Data shown:
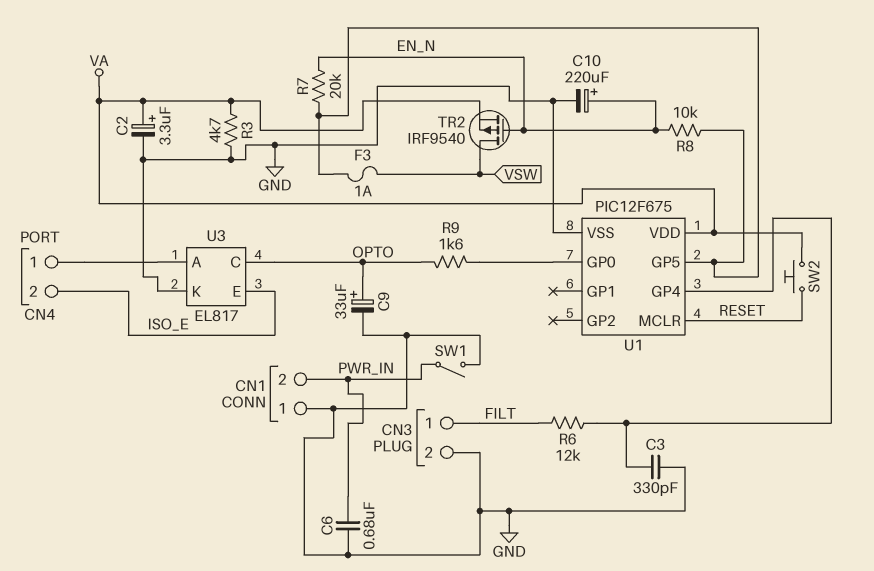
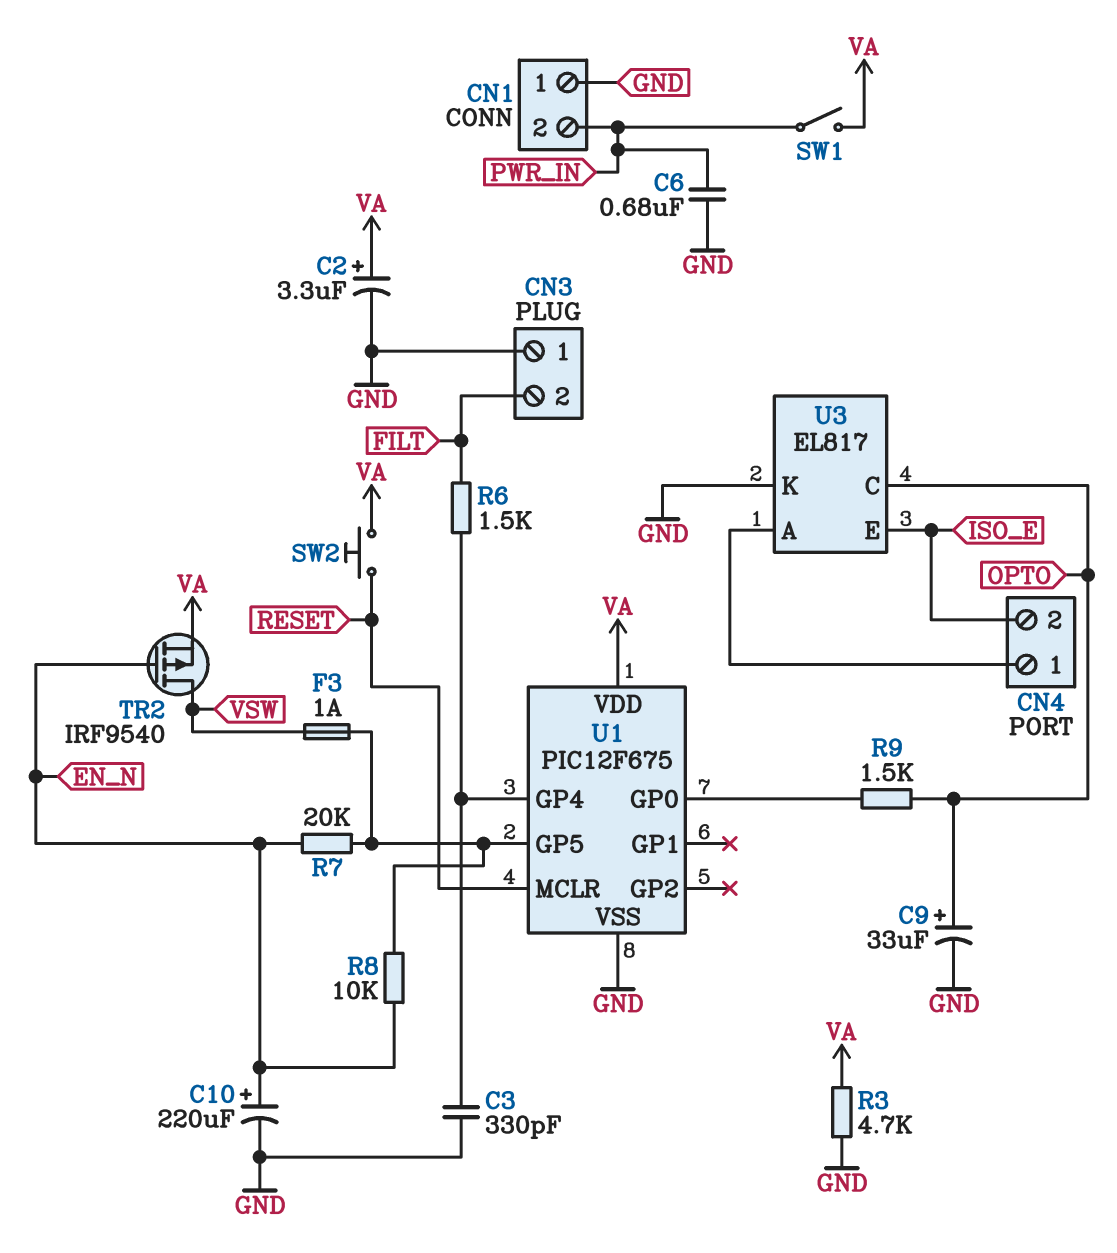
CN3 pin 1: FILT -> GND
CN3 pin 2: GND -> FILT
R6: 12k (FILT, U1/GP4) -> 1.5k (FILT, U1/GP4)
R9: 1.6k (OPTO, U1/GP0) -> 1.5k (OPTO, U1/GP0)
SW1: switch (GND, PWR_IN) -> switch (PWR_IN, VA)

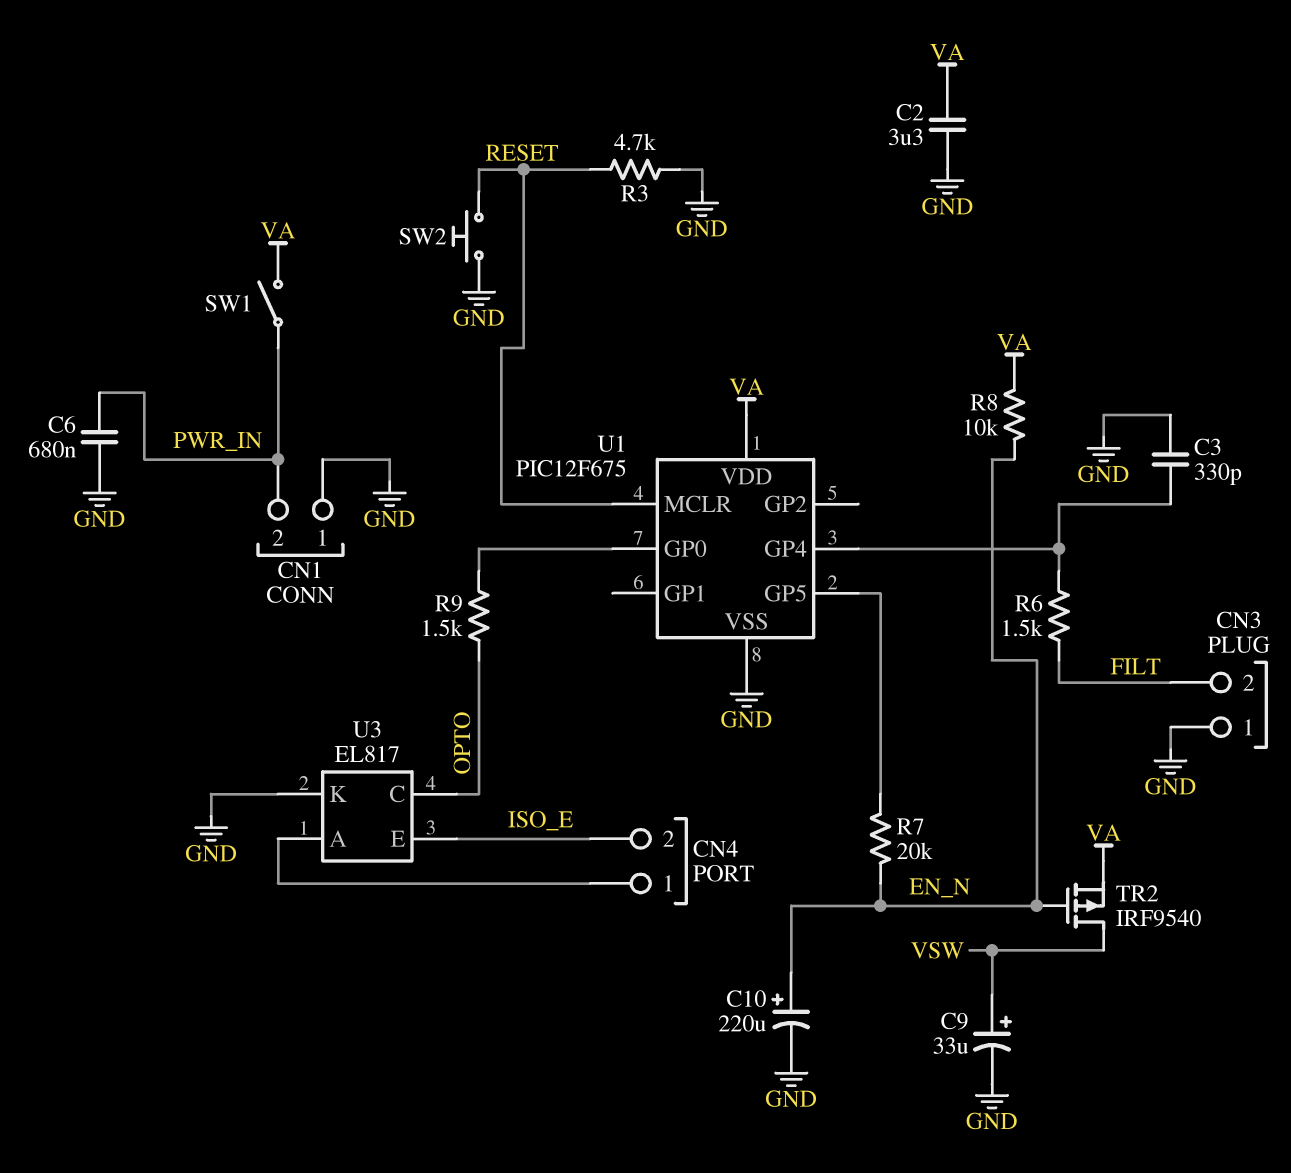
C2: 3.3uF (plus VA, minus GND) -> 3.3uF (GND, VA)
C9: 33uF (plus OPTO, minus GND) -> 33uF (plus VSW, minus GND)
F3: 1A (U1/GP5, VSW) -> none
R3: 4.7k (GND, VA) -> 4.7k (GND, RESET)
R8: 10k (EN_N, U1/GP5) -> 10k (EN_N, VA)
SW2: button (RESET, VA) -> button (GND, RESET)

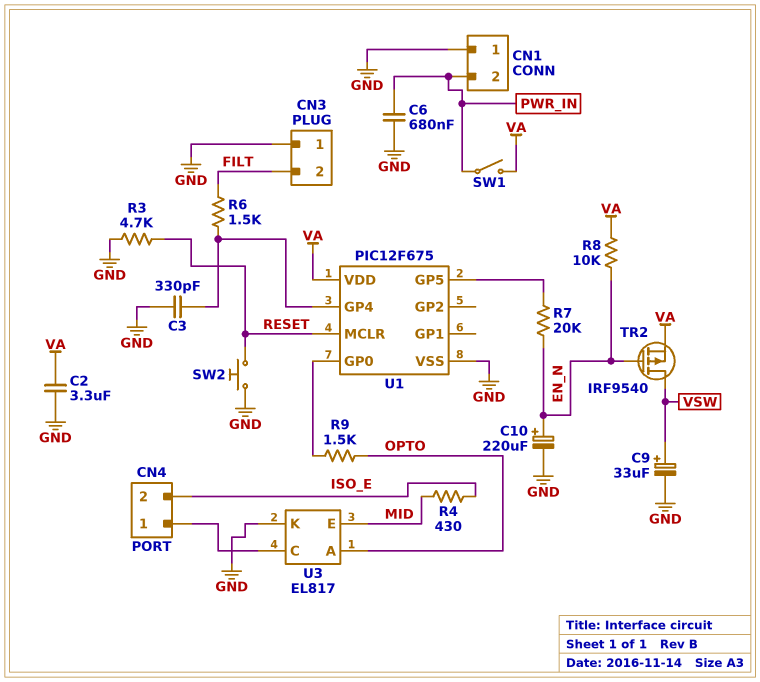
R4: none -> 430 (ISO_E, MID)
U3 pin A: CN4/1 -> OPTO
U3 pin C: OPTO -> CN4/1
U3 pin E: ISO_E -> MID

Task goal: Search the material above for "minus". Pull out each line where it shows up.

Answer below:
C2: 3.3uF (plus VA, minus GND) -> 3.3uF (GND, VA)
C9: 33uF (plus OPTO, minus GND) -> 33uF (plus VSW, minus GND)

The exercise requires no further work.